** ACTIVITY **
Your answer is the lines below, exactly, from the one that contains "replaced | BrightYellowJamJar" through the one that contains "removed | EmeraldEgg", both included.

[AVAILABLE RECORDS — start]

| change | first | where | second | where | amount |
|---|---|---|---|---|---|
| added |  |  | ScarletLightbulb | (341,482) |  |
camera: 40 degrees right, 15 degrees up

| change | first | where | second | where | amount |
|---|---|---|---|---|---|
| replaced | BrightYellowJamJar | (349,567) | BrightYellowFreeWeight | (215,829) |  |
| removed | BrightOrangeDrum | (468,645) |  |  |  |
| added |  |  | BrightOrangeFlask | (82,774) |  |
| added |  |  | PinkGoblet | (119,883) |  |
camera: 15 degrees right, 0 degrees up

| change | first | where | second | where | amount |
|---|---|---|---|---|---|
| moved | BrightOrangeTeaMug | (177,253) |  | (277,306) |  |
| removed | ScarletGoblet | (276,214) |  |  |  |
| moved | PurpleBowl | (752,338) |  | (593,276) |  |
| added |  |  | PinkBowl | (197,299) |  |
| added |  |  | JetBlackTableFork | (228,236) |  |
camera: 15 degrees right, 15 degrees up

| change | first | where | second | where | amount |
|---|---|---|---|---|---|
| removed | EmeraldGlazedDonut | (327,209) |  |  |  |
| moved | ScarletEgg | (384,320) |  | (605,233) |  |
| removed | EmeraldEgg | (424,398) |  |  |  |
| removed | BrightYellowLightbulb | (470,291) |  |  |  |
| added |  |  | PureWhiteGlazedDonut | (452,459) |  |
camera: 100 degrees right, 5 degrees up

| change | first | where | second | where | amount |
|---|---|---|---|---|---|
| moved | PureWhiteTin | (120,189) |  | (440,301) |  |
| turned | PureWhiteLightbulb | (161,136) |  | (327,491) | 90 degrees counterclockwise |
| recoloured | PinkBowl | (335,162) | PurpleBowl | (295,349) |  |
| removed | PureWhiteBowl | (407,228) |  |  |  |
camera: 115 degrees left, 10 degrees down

[AVAILABLE RECORDS — finish]

** WRITTEN RESPONSE **
| replaced | BrightYellowJamJar | (349,567) | BrightYellowFreeWeight | (215,829) |  |
| removed | BrightOrangeDrum | (468,645) |  |  |  |
| added |  |  | BrightOrangeFlask | (82,774) |  |
| added |  |  | PinkGoblet | (119,883) |  |
camera: 15 degrees right, 0 degrees up

| change | first | where | second | where | amount |
|---|---|---|---|---|---|
| moved | BrightOrangeTeaMug | (177,253) |  | (277,306) |  |
| removed | ScarletGoblet | (276,214) |  |  |  |
| moved | PurpleBowl | (752,338) |  | (593,276) |  |
| added |  |  | PinkBowl | (197,299) |  |
| added |  |  | JetBlackTableFork | (228,236) |  |
camera: 15 degrees right, 15 degrees up

| change | first | where | second | where | amount |
|---|---|---|---|---|---|
| removed | EmeraldGlazedDonut | (327,209) |  |  |  |
| moved | ScarletEgg | (384,320) |  | (605,233) |  |
| removed | EmeraldEgg | (424,398) |  |  |  |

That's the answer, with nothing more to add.